→ Requirement
Beginning with the line that holds "- move: pink cake (2nd from left)", write out the remaining lines of the material exactly, the last line included.

─── Available data ───

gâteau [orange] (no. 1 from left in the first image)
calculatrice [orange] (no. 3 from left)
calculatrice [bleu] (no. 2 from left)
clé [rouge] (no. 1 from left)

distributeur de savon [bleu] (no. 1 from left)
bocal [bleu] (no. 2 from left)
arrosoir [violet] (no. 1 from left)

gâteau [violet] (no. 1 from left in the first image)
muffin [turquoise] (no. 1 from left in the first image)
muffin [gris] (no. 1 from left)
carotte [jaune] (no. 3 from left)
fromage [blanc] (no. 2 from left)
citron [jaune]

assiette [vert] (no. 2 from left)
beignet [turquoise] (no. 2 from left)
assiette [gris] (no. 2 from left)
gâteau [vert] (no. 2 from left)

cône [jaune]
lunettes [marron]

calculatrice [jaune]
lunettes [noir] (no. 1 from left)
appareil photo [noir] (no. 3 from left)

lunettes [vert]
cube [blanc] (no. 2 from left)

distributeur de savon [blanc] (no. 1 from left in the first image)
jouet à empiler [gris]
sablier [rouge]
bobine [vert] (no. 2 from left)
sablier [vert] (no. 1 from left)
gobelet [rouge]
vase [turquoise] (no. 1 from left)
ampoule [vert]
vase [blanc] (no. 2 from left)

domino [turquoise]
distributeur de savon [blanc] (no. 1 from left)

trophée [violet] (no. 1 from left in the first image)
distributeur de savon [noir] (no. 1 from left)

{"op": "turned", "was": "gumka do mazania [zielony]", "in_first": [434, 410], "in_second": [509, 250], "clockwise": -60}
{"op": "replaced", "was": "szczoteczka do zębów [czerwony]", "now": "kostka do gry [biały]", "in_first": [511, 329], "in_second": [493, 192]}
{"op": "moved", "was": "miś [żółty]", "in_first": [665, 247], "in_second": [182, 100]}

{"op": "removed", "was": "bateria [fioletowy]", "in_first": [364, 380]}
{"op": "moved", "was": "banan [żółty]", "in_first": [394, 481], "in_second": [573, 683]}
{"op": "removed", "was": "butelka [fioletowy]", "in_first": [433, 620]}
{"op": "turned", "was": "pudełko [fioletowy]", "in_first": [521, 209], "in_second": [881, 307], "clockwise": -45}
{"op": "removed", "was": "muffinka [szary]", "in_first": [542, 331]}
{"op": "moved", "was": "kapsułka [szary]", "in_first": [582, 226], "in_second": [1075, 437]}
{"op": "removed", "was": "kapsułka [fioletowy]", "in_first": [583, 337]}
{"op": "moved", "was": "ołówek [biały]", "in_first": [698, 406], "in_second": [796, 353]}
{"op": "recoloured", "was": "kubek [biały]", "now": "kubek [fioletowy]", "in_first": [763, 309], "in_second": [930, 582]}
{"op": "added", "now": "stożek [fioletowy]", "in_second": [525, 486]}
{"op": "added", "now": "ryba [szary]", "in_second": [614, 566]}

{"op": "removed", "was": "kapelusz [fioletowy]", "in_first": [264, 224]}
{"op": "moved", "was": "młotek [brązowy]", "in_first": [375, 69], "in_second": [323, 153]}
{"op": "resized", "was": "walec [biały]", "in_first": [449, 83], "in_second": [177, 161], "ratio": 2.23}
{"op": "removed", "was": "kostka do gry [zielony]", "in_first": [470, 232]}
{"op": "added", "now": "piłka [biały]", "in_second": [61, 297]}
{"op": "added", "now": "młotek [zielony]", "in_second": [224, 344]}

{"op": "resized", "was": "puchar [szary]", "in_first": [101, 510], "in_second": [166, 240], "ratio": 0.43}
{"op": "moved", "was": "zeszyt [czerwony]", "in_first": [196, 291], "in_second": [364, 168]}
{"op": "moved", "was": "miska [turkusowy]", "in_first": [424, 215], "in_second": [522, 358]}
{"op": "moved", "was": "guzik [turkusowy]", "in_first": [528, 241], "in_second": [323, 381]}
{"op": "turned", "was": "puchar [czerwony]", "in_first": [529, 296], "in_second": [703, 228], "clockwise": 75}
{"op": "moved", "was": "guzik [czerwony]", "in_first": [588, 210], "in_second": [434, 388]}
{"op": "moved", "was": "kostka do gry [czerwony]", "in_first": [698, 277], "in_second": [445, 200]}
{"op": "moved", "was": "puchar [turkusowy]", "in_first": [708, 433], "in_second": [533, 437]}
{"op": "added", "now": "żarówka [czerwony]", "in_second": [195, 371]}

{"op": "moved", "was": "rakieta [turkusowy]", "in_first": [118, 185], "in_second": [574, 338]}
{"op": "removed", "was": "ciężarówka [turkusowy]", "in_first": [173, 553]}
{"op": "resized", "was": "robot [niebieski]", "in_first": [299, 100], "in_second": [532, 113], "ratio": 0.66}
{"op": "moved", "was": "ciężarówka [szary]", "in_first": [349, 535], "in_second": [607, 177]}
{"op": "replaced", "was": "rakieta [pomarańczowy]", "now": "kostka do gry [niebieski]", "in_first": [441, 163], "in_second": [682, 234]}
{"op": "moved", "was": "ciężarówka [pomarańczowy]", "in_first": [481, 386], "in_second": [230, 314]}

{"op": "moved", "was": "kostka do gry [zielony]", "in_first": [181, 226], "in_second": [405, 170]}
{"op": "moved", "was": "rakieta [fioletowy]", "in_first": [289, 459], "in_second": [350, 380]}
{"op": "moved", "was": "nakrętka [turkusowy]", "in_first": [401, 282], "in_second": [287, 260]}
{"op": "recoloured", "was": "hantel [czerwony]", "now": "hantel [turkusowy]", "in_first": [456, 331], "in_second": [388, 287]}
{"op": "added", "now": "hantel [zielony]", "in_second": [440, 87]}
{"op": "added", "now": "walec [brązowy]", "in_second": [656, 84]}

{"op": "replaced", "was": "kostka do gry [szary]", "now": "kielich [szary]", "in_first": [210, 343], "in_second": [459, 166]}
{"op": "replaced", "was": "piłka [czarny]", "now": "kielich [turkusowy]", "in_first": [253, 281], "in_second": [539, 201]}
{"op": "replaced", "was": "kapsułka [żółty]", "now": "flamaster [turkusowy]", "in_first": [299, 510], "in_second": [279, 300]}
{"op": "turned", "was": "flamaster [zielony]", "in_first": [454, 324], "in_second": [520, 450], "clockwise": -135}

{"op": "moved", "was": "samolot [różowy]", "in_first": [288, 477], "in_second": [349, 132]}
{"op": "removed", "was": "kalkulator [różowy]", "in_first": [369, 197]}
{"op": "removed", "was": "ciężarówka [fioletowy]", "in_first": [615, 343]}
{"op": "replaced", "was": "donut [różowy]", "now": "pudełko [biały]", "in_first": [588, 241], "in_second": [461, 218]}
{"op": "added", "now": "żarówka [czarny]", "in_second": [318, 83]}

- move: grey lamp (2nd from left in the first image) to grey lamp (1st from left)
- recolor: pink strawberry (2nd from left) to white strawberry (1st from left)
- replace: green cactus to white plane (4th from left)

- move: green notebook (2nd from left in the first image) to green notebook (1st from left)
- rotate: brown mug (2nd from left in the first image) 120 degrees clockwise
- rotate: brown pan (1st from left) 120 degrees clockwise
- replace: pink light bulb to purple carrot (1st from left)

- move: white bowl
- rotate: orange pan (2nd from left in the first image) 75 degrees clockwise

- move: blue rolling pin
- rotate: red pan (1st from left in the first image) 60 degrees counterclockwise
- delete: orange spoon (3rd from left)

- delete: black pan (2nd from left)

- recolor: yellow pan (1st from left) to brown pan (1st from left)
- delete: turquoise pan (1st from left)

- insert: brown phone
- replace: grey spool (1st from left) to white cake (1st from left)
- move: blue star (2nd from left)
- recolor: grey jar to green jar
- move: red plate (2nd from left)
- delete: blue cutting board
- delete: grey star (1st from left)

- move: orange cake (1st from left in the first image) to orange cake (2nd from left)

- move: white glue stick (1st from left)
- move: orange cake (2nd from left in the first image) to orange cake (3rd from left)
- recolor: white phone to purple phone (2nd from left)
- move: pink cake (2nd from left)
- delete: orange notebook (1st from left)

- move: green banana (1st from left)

───

→ Exercise output
- move: pink cake (2nd from left)
- delete: orange notebook (1st from left)

- move: green banana (1st from left)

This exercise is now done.